→ What this task involves
Pictures are to be omitted; everything else in the data must be transcribed exactly.

→ Given data
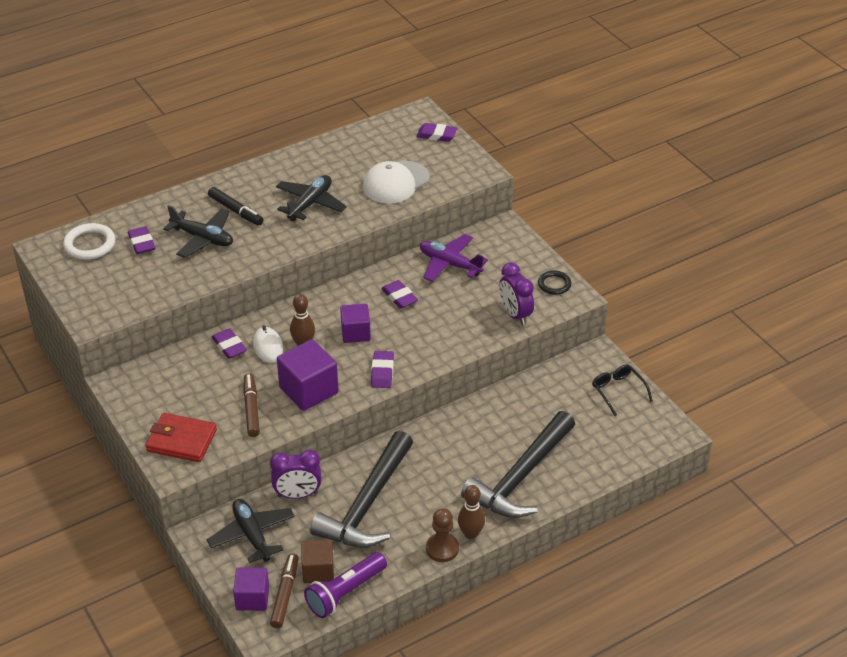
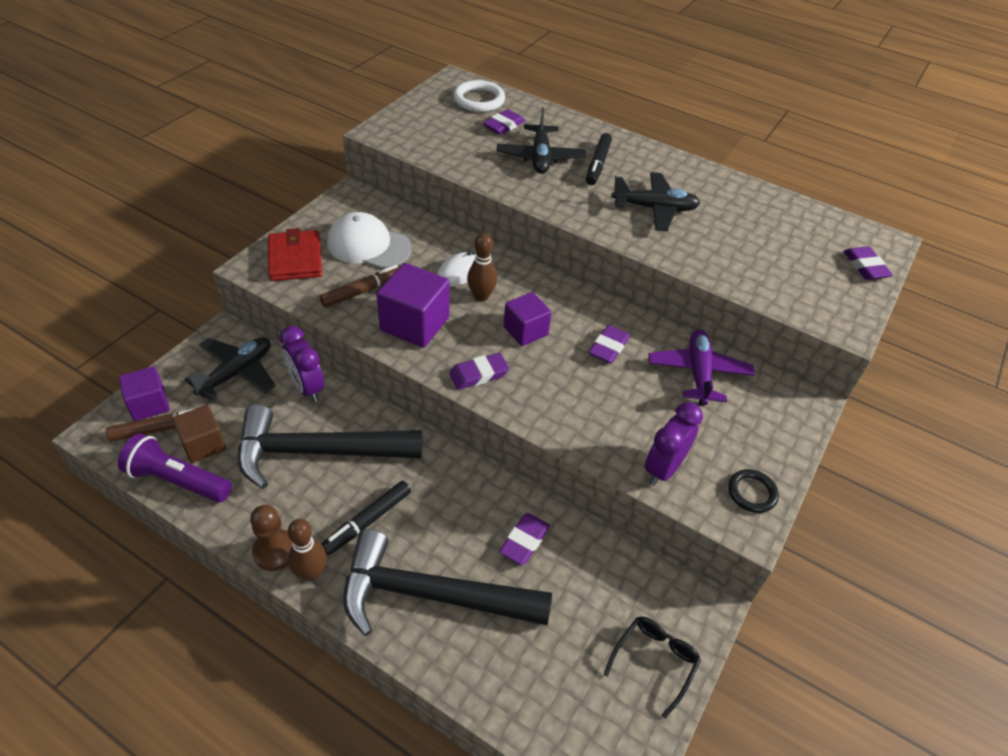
camera: 60 degrees right, 5 degrees up
(229, 346) = (443, 246): purple eraser -> purple eraser (524, 541)
(395, 183) = (750, 260): white cap -> white cap (368, 245)
(445, 493) = (367, 521): none -> black marker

→ Output below
camera: 60 degrees right, 5 degrees up
(229, 346) = (443, 246): purple eraser -> purple eraser (524, 541)
(395, 183) = (750, 260): white cap -> white cap (368, 245)
(445, 493) = (367, 521): none -> black marker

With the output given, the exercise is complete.